RECORD EXTRACTS: Begin
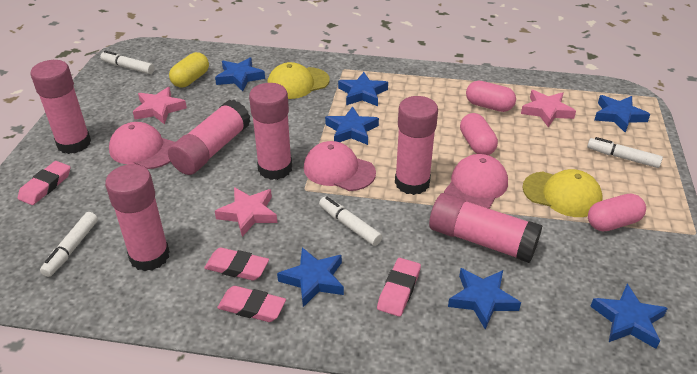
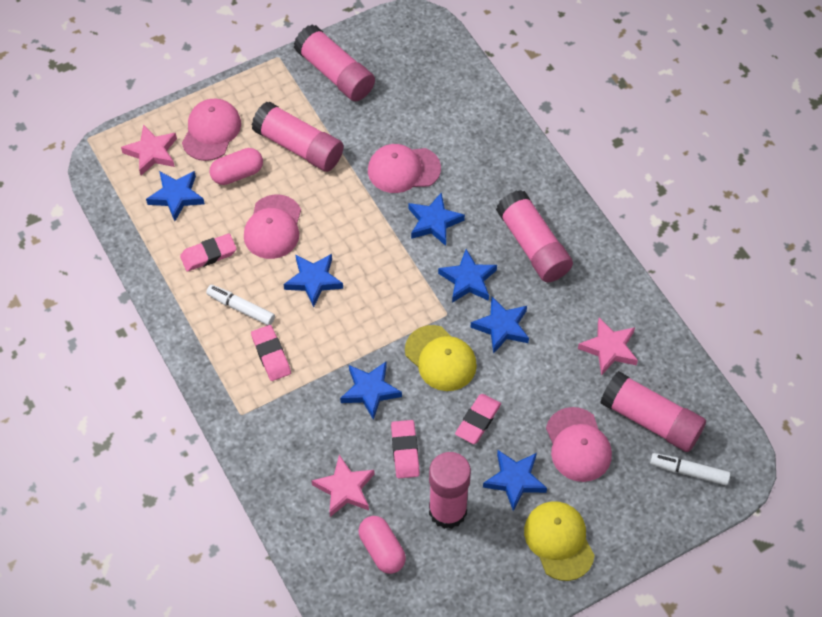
pink cap: 3 -> 4
pink capsule: 3 -> 2
pink glue stick: 6 -> 5
white marker: 4 -> 2
yellow capsule: 1 -> 0

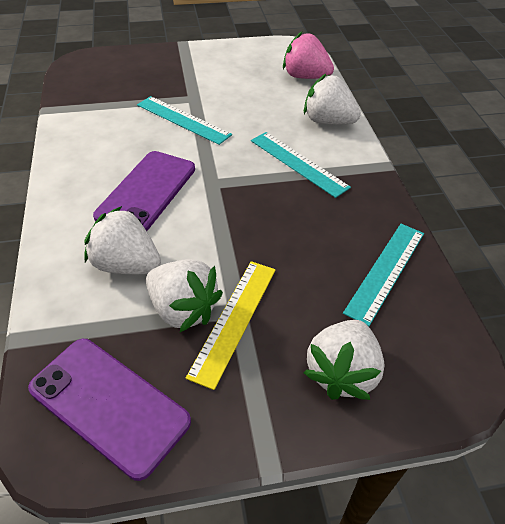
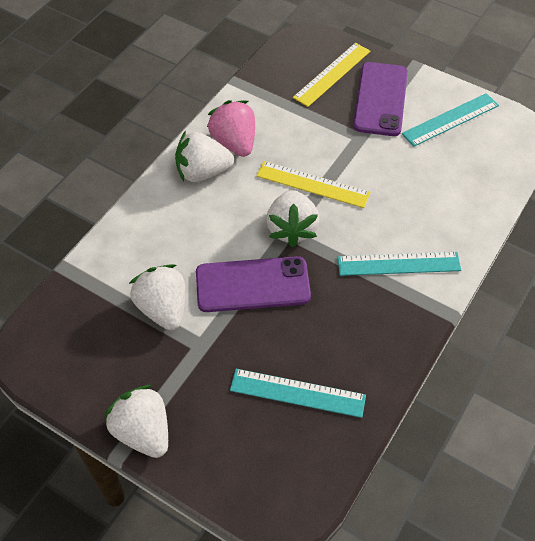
yellow ruler: 1 -> 2

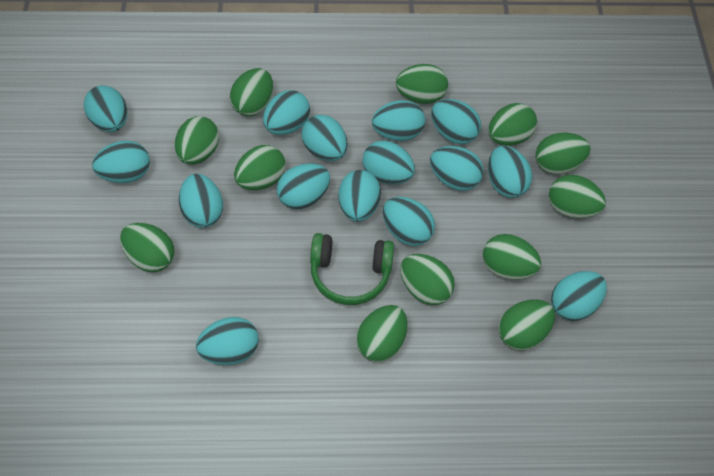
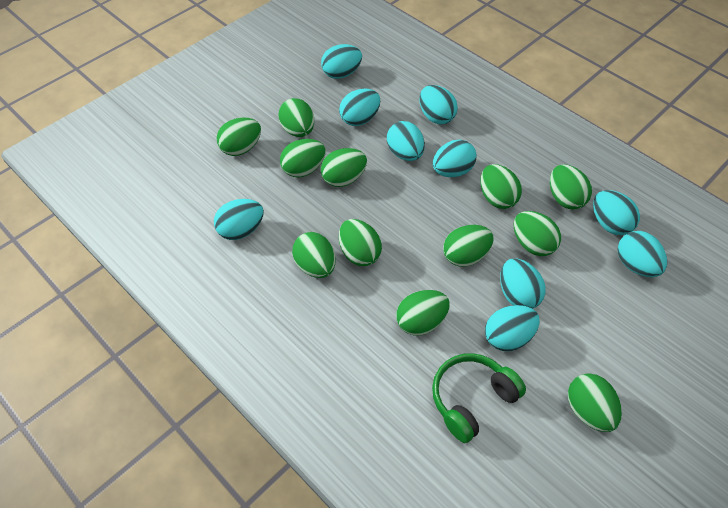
turquoise egg: 15 -> 10

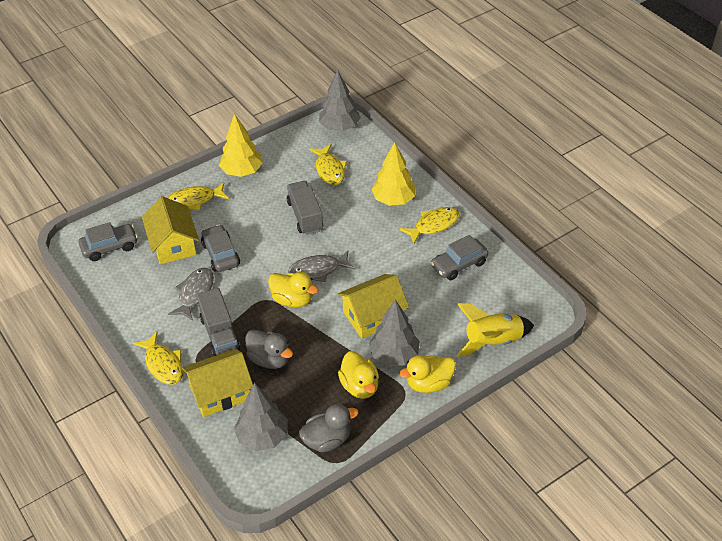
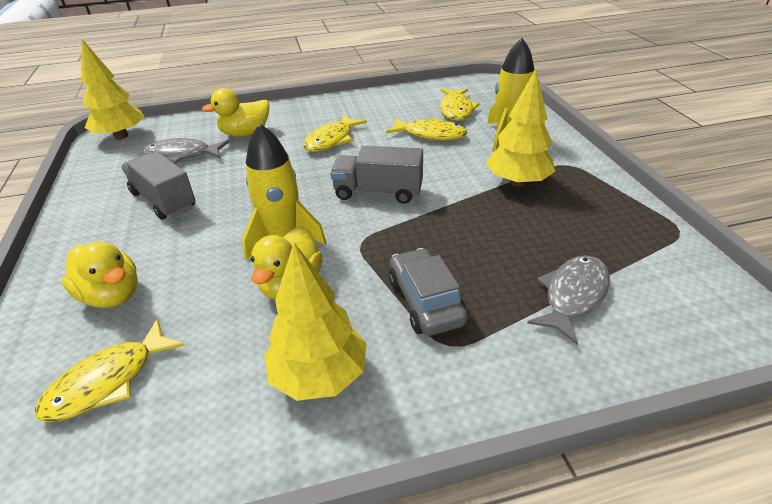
grey car: 3 -> 1
grey duck: 2 -> 0
grey tree: 3 -> 0
yellow house: 3 -> 0
yellow rocket: 1 -> 2
yellow tree: 2 -> 3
RECORD EXTRACTS: End
REQUIREMENT:
Repeat each record as given. No picture belongs in the copy.

ANSWER:
pink cap: 3 -> 4
pink capsule: 3 -> 2
pink glue stick: 6 -> 5
white marker: 4 -> 2
yellow capsule: 1 -> 0

yellow ruler: 1 -> 2

turquoise egg: 15 -> 10

grey car: 3 -> 1
grey duck: 2 -> 0
grey tree: 3 -> 0
yellow house: 3 -> 0
yellow rocket: 1 -> 2
yellow tree: 2 -> 3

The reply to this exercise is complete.